WHAT NEEDS TO BE DONE: Copy the data below exactly.

TASK INPUTS:
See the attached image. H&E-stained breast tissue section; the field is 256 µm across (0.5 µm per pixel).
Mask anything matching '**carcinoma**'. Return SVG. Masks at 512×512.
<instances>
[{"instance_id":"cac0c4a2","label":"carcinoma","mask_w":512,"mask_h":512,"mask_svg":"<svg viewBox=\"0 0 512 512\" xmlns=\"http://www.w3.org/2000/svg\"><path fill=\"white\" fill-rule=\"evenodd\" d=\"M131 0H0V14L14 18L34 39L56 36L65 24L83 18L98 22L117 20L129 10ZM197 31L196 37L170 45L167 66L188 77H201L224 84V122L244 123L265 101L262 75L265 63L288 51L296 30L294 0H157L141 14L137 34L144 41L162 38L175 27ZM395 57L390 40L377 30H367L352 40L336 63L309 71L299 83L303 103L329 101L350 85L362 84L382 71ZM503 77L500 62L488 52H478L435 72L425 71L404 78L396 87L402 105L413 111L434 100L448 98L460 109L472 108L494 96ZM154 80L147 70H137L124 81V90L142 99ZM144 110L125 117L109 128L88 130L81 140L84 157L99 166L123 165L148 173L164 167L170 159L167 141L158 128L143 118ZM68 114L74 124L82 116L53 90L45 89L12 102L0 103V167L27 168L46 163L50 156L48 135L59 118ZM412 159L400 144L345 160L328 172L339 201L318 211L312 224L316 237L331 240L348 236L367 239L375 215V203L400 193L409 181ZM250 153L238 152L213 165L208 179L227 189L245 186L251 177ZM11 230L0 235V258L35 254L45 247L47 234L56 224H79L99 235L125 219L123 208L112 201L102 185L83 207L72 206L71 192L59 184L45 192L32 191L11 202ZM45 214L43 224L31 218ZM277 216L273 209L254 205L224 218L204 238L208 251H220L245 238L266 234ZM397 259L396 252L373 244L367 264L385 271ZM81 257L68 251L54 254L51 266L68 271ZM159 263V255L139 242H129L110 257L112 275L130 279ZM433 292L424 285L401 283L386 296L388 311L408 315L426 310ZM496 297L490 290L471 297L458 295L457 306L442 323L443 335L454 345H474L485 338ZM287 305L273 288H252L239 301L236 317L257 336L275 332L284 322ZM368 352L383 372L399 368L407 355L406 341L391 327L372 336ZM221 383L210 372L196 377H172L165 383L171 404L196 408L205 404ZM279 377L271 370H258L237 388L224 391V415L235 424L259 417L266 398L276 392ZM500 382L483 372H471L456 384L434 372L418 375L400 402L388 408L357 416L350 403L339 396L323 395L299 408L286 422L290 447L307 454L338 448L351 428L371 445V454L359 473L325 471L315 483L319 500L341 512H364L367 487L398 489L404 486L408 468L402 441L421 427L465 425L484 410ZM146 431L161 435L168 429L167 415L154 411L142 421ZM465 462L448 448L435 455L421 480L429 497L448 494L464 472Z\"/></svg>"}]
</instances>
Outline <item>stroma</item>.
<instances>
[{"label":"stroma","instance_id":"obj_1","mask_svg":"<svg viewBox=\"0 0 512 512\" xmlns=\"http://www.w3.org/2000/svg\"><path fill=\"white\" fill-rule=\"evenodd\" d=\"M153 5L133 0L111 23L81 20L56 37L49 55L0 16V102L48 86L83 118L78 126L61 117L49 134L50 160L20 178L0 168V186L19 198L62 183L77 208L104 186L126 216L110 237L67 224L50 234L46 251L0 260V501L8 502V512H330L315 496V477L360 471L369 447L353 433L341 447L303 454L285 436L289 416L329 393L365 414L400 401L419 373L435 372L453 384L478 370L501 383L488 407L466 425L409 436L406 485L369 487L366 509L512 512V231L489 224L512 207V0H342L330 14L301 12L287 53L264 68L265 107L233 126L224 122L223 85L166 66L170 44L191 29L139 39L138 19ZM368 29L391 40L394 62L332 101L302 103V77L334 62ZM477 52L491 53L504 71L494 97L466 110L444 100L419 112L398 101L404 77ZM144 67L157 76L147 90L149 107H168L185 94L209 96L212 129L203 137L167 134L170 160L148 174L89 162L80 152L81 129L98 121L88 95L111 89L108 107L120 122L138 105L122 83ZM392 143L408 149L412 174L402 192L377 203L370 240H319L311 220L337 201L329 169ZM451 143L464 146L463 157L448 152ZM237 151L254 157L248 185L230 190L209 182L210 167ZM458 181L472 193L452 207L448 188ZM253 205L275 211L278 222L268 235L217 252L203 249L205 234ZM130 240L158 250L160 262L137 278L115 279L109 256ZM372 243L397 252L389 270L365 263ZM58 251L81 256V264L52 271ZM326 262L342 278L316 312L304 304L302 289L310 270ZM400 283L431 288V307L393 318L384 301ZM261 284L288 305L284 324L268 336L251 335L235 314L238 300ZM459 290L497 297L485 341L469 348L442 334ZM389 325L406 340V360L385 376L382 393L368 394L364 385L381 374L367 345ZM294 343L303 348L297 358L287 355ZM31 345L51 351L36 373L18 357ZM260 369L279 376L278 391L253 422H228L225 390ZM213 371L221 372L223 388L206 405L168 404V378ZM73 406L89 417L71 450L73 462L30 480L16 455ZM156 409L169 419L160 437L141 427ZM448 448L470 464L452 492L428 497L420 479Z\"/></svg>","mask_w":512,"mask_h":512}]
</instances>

THE RESPONSE:
See the attached image. H&E-stained breast tissue section; the field is 256 µm across (0.5 µm per pixel).
Mask anything matching '**carcinoma**'. Return SVG. Masks at 512×512.
<instances>
[{"instance_id":"cac0c4a2","label":"carcinoma","mask_w":512,"mask_h":512,"mask_svg":"<svg viewBox=\"0 0 512 512\" xmlns=\"http://www.w3.org/2000/svg\"><path fill=\"white\" fill-rule=\"evenodd\" d=\"M131 0H0V14L14 18L34 39L56 36L65 24L83 18L98 22L117 20L129 10ZM197 31L196 37L170 45L167 66L188 77H201L224 84V122L244 123L265 101L262 75L265 63L288 51L296 30L294 0H157L141 14L137 34L144 41L162 38L175 27ZM395 57L390 40L377 30H367L352 40L336 63L309 71L299 83L303 103L329 101L350 85L362 84L382 71ZM503 77L500 62L488 52H478L435 72L425 71L404 78L396 87L402 105L413 111L434 100L448 98L460 109L472 108L494 96ZM154 80L147 70H137L124 81V90L142 99ZM144 110L125 117L109 128L88 130L81 140L84 157L99 166L123 165L148 173L164 167L170 159L167 141L158 128L143 118ZM68 114L74 124L82 116L53 90L45 89L12 102L0 103V167L27 168L46 163L50 156L48 135L59 118ZM412 159L400 144L345 160L328 172L339 201L318 211L312 224L316 237L331 240L348 236L367 239L375 215V203L400 193L409 181ZM250 153L238 152L213 165L208 179L227 189L245 186L251 177ZM11 230L0 235V258L35 254L45 247L47 234L56 224H79L99 235L125 219L123 208L112 201L102 185L83 207L72 206L71 192L59 184L45 192L32 191L11 202ZM45 214L43 224L31 218ZM277 216L273 209L254 205L224 218L204 238L208 251H220L245 238L266 234ZM397 259L396 252L373 244L367 264L385 271ZM81 257L68 251L54 254L51 266L68 271ZM159 263V255L139 242H129L110 257L112 275L130 279ZM433 292L424 285L401 283L386 296L388 311L408 315L426 310ZM496 297L490 290L471 297L458 295L457 306L442 323L443 335L454 345H474L485 338ZM287 305L273 288H252L239 301L236 317L257 336L275 332L284 322ZM368 352L383 372L399 368L407 355L406 341L391 327L372 336ZM221 383L210 372L196 377H172L165 383L171 404L196 408L205 404ZM279 377L271 370H258L237 388L224 391V415L235 424L259 417L266 398L276 392ZM500 382L483 372H471L456 384L434 372L418 375L400 402L388 408L357 416L350 403L339 396L323 395L299 408L286 422L290 447L307 454L338 448L351 428L371 445V454L359 473L325 471L315 483L319 500L341 512H364L367 487L398 489L404 486L408 468L402 441L421 427L465 425L484 410ZM146 431L161 435L168 429L167 415L154 411L142 421ZM465 462L448 448L435 455L421 480L429 497L448 494L464 472Z\"/></svg>"}]
</instances>
Outline <item>stroma</item>.
<instances>
[{"label":"stroma","instance_id":"obj_1","mask_svg":"<svg viewBox=\"0 0 512 512\" xmlns=\"http://www.w3.org/2000/svg\"><path fill=\"white\" fill-rule=\"evenodd\" d=\"M153 5L133 0L111 23L81 20L56 37L49 55L0 16V102L48 86L83 118L78 126L61 117L49 134L50 160L20 178L0 168V186L19 198L62 183L77 208L104 186L126 216L110 237L67 224L50 234L46 251L0 260V501L8 502V512H330L315 496V477L360 471L369 447L353 433L341 447L303 454L285 436L289 416L329 393L365 414L400 401L419 373L435 372L453 384L478 370L501 383L488 407L466 425L409 436L406 485L369 487L366 509L512 512V231L489 224L512 207V0H342L330 14L301 12L287 53L264 68L265 107L233 126L224 122L223 85L166 66L170 44L191 29L139 39L138 19ZM368 29L391 40L394 62L332 101L302 103V77L334 62ZM477 52L491 53L504 71L494 97L466 110L444 100L419 112L398 101L404 77ZM144 67L157 76L147 90L149 107H168L185 94L209 96L212 129L203 137L167 134L170 160L148 174L89 162L80 152L81 129L98 121L88 95L111 89L108 107L120 122L138 105L122 83ZM392 143L408 149L412 174L402 192L377 203L370 240H319L311 220L337 201L329 169ZM451 143L464 146L463 157L448 152ZM237 151L254 157L248 185L230 190L209 182L210 167ZM458 181L472 193L452 207L448 188ZM253 205L275 211L278 222L268 235L217 252L203 249L205 234ZM130 240L158 250L160 262L137 278L115 279L109 256ZM372 243L397 252L389 270L365 263ZM58 251L81 256V264L52 271ZM326 262L342 278L316 312L304 304L302 289L310 270ZM400 283L431 288V307L393 318L384 301ZM261 284L288 305L284 324L268 336L251 335L235 314L238 300ZM459 290L497 297L485 341L469 348L442 334ZM389 325L406 340V360L385 376L382 393L368 394L364 385L381 374L367 345ZM294 343L303 348L297 358L287 355ZM31 345L51 351L36 373L18 357ZM260 369L279 376L278 391L253 422H228L225 390ZM213 371L221 372L223 388L206 405L168 404V378ZM73 406L89 417L71 450L73 462L30 480L16 455ZM156 409L169 419L160 437L141 427ZM448 448L470 464L452 492L428 497L420 479Z\"/></svg>","mask_w":512,"mask_h":512}]
</instances>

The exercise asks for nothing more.